**TASK ITEM**
Output the data unchanged and complete, minus the images.

[Stored data entries]
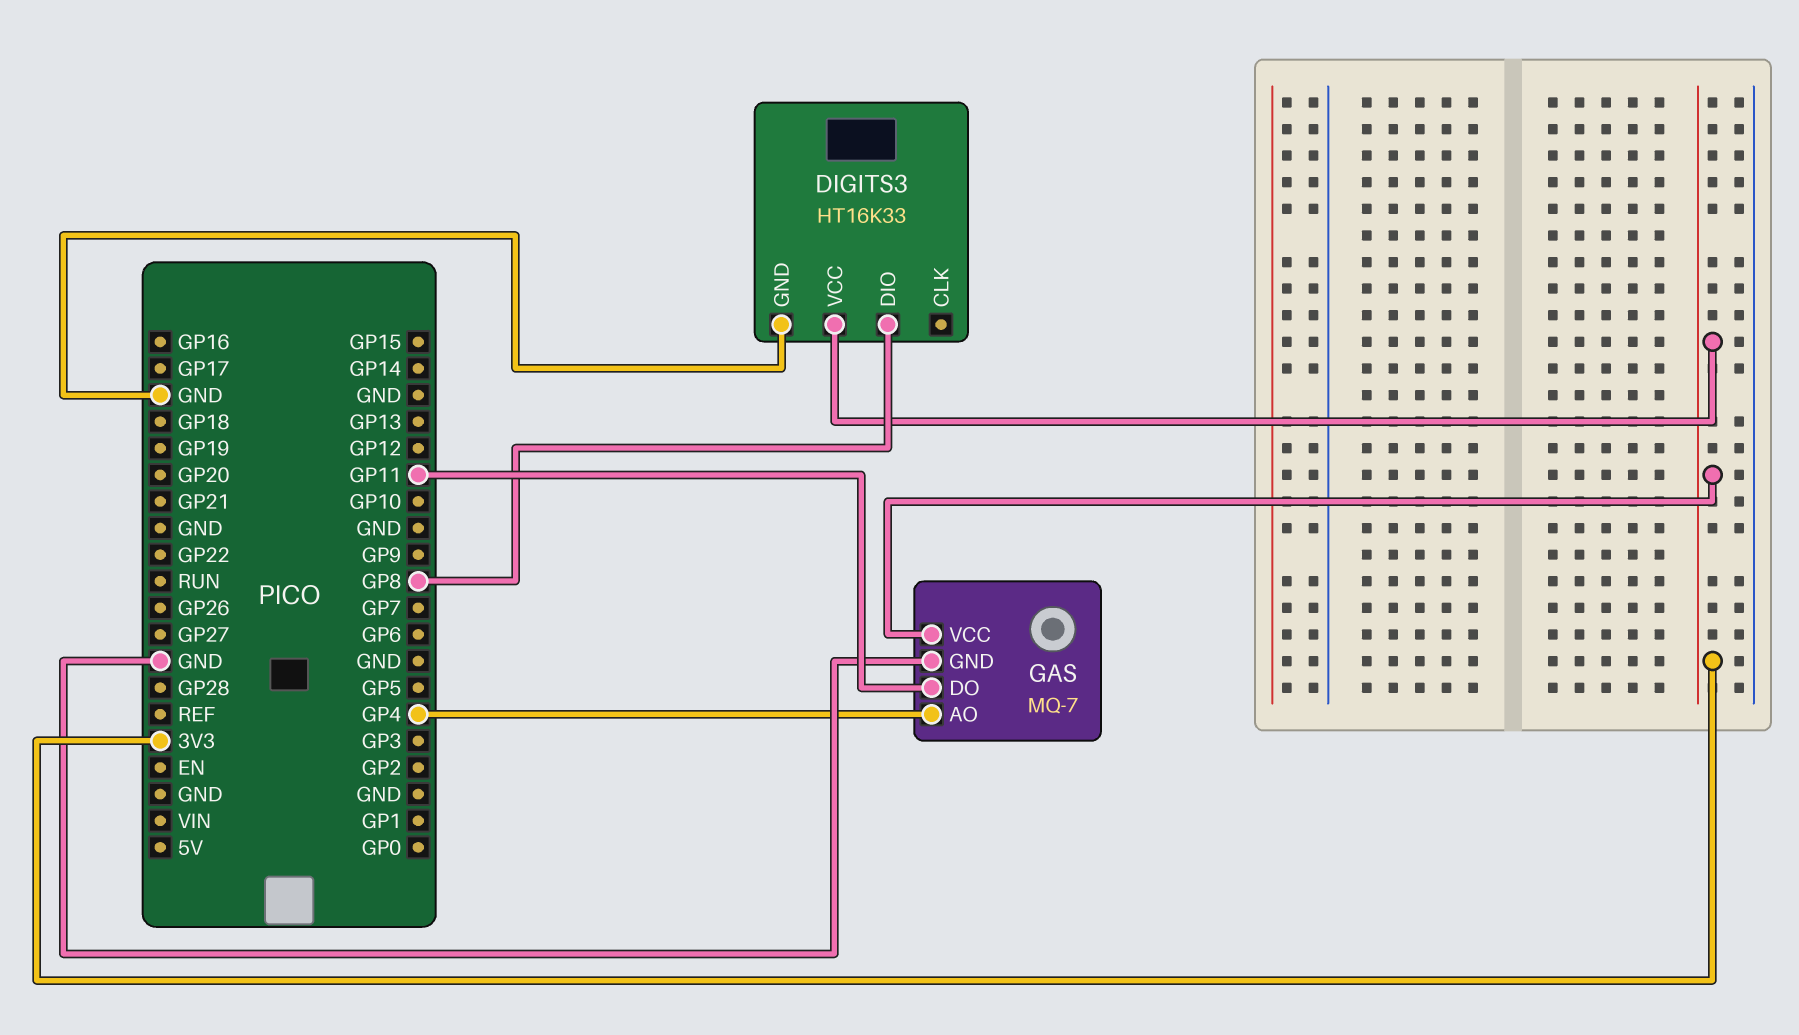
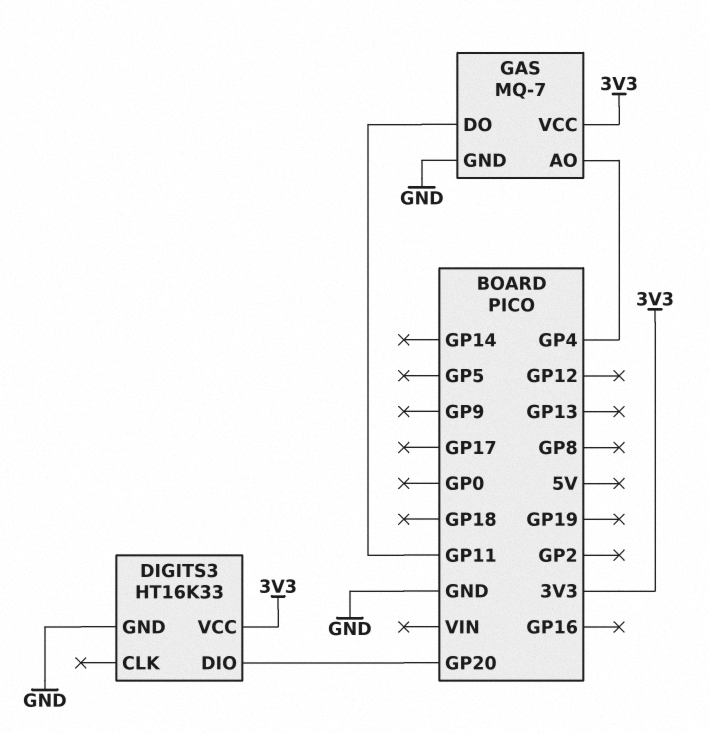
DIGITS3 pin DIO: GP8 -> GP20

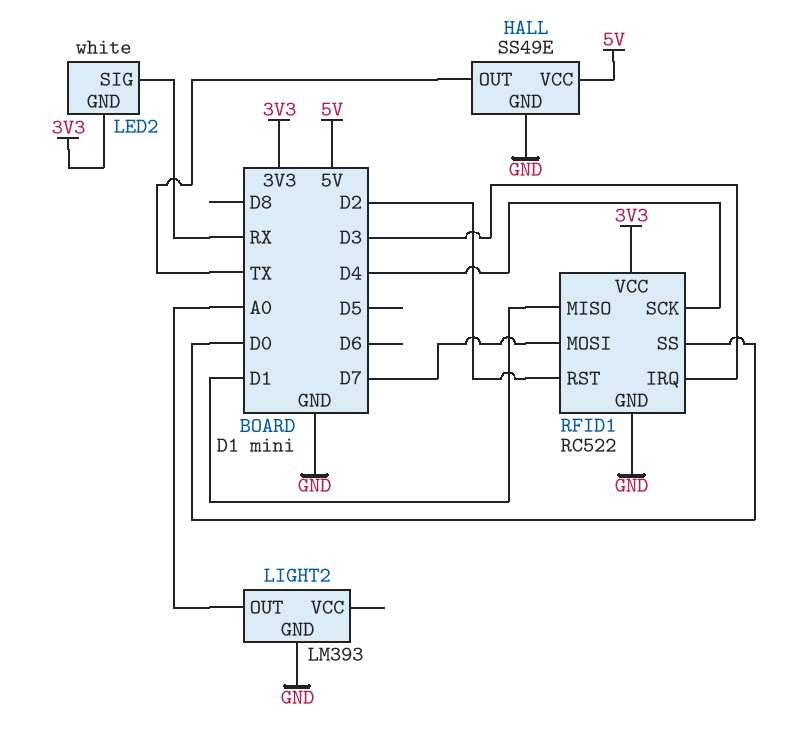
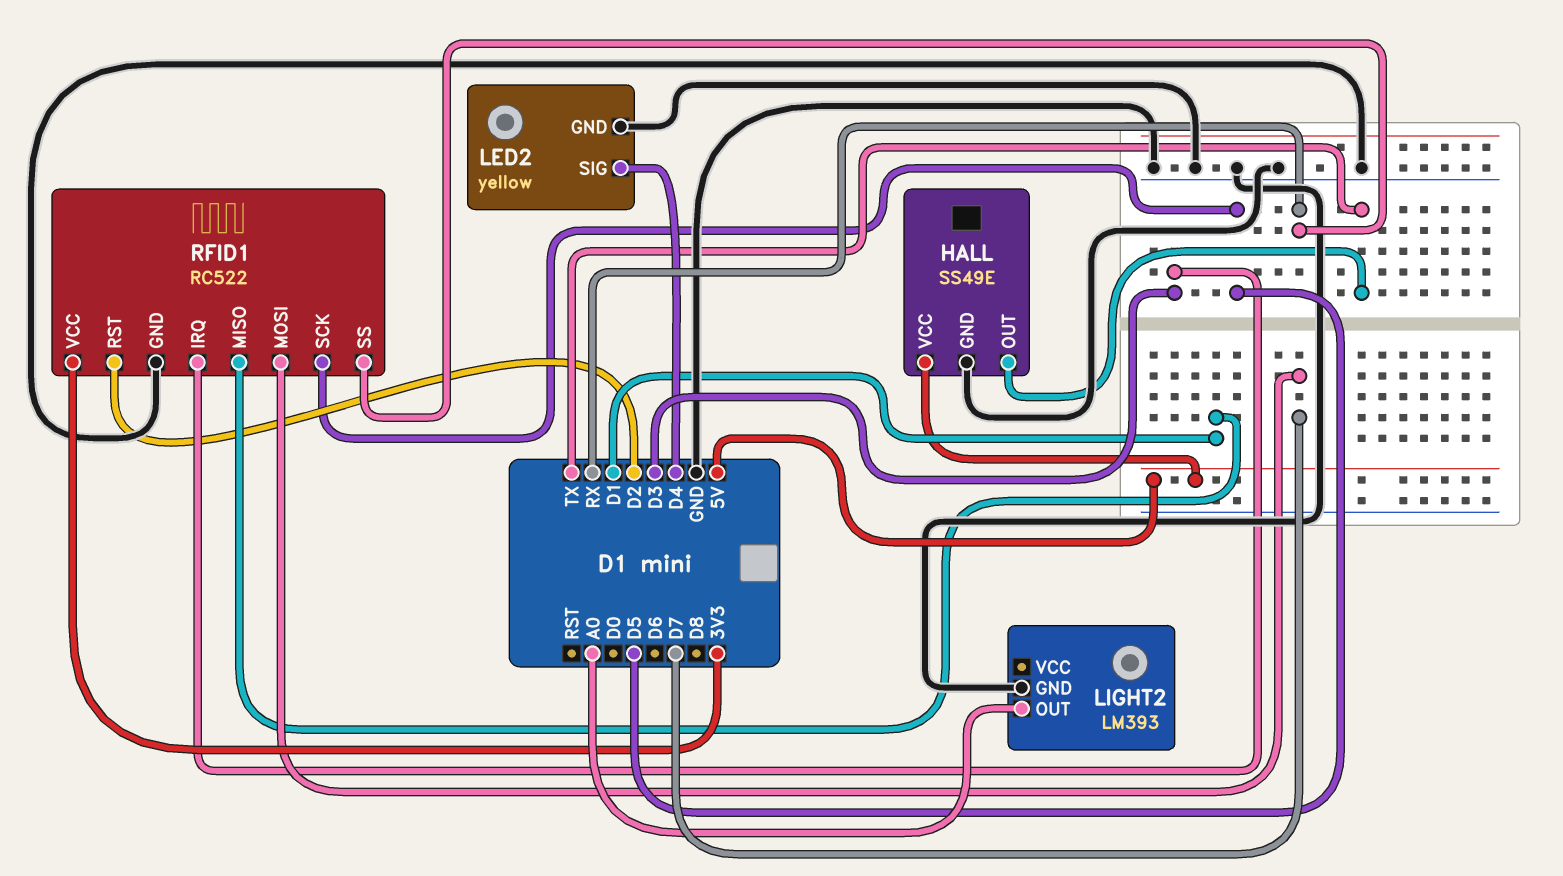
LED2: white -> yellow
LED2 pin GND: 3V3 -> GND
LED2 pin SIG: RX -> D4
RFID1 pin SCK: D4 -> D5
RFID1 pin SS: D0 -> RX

**ANSWER**
DIGITS3 pin DIO: GP8 -> GP20

LED2: white -> yellow
LED2 pin GND: 3V3 -> GND
LED2 pin SIG: RX -> D4
RFID1 pin SCK: D4 -> D5
RFID1 pin SS: D0 -> RX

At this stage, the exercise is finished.